[About this task]: The answer must consist of each line below that contains the string "none".
:: Supplied data ::
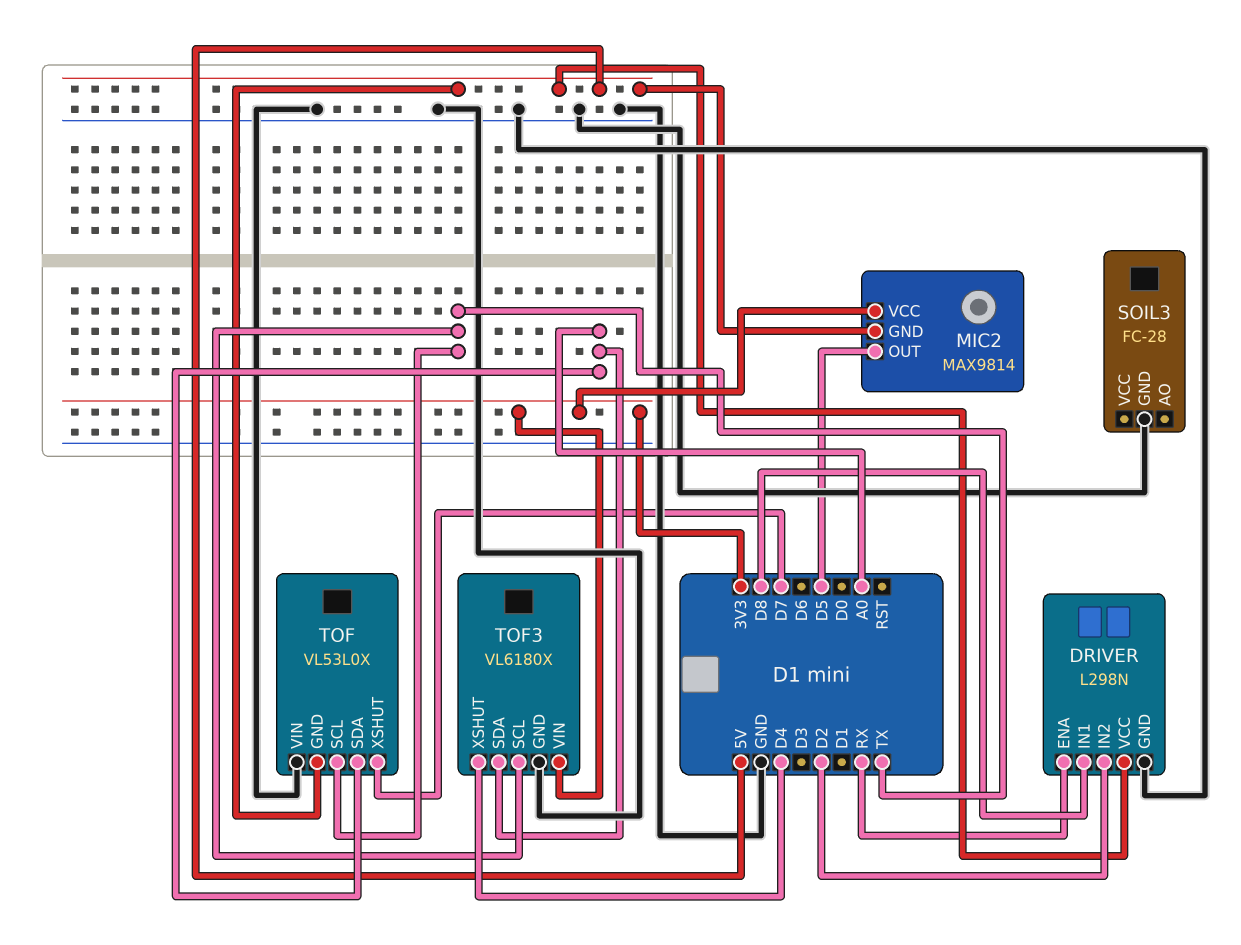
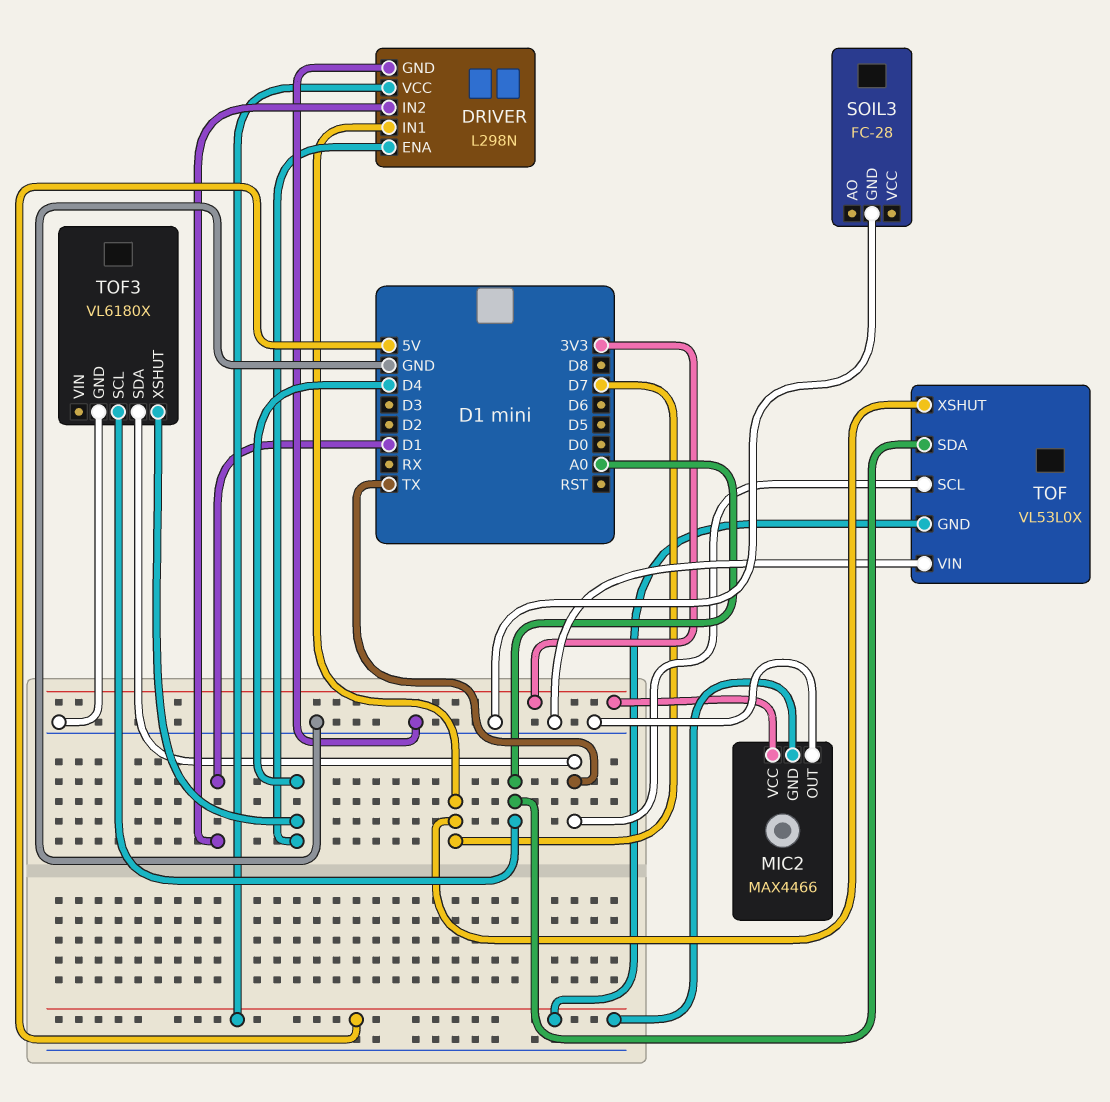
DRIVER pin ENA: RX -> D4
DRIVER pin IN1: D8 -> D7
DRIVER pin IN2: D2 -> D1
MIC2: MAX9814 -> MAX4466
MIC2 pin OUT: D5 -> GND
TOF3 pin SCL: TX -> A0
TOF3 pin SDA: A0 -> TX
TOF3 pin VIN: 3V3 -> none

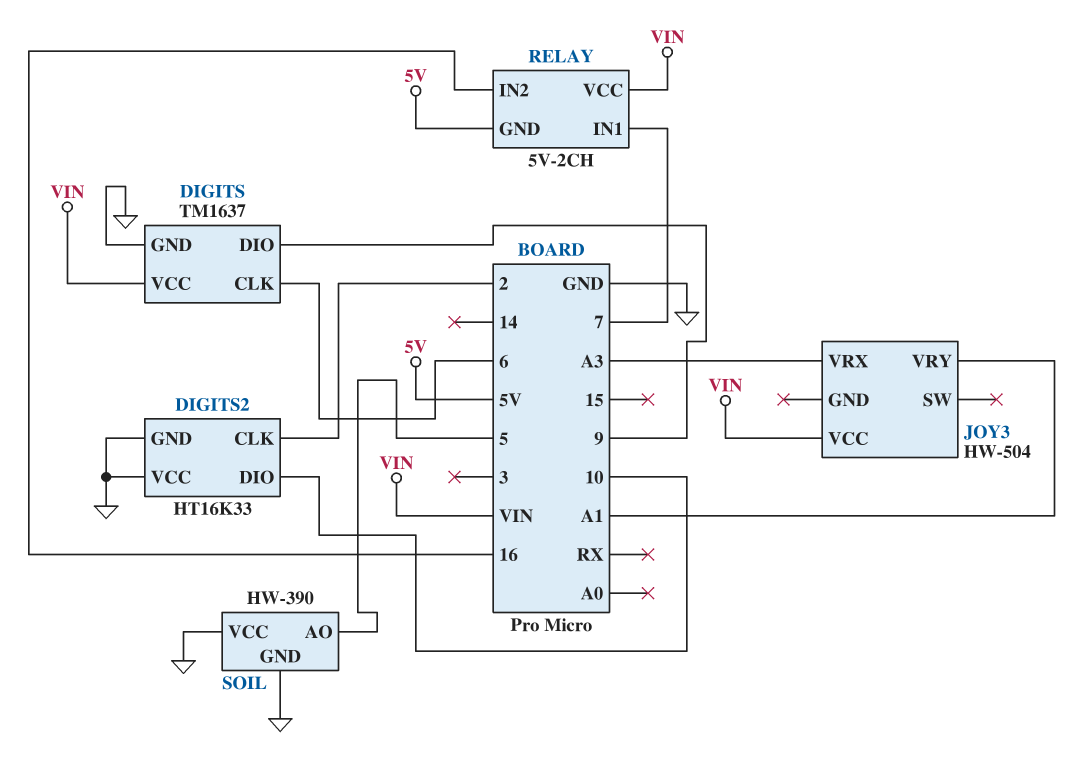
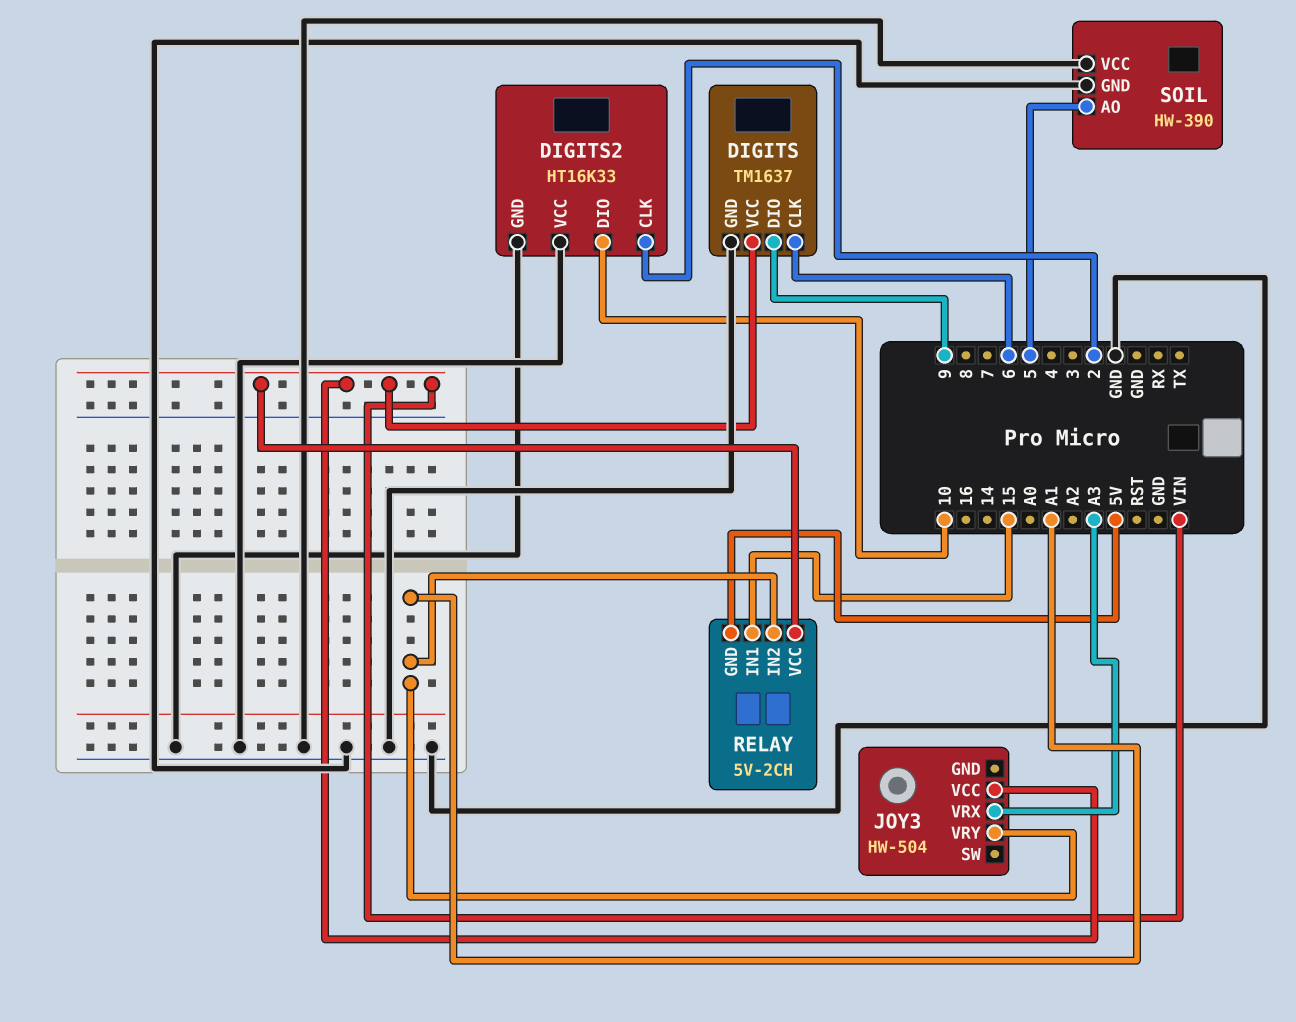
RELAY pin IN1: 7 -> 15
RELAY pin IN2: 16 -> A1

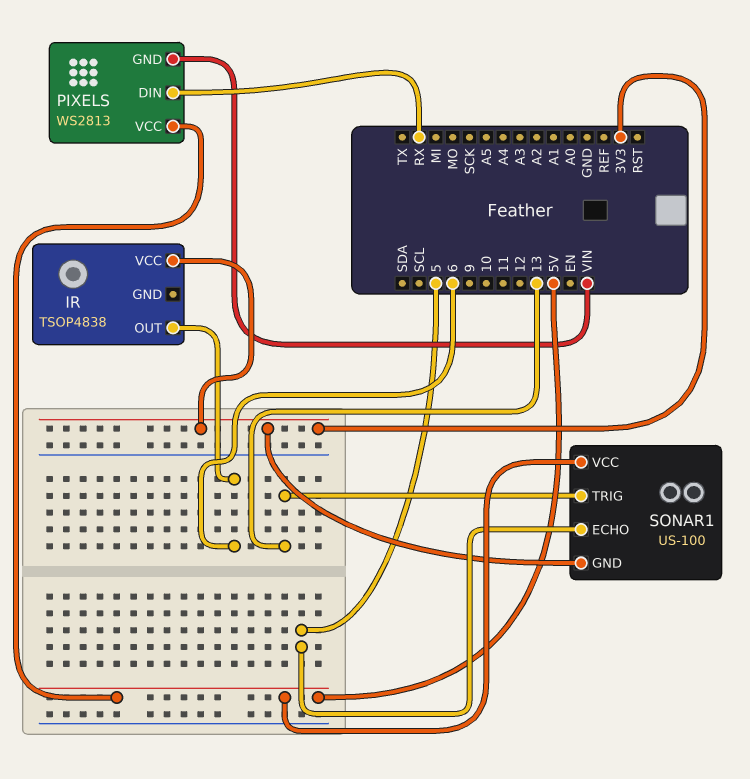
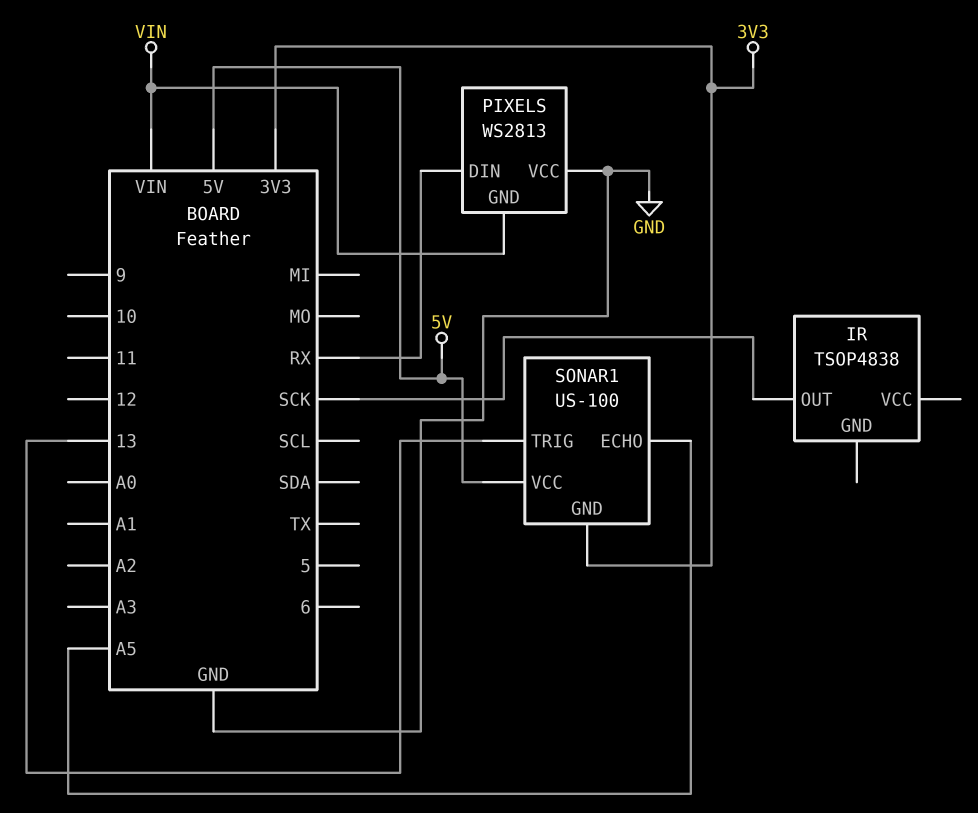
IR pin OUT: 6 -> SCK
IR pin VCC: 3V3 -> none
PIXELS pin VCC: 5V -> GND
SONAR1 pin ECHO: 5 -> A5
:::
[Solution to this problem]:
TOF3 pin VIN: 3V3 -> none
IR pin VCC: 3V3 -> none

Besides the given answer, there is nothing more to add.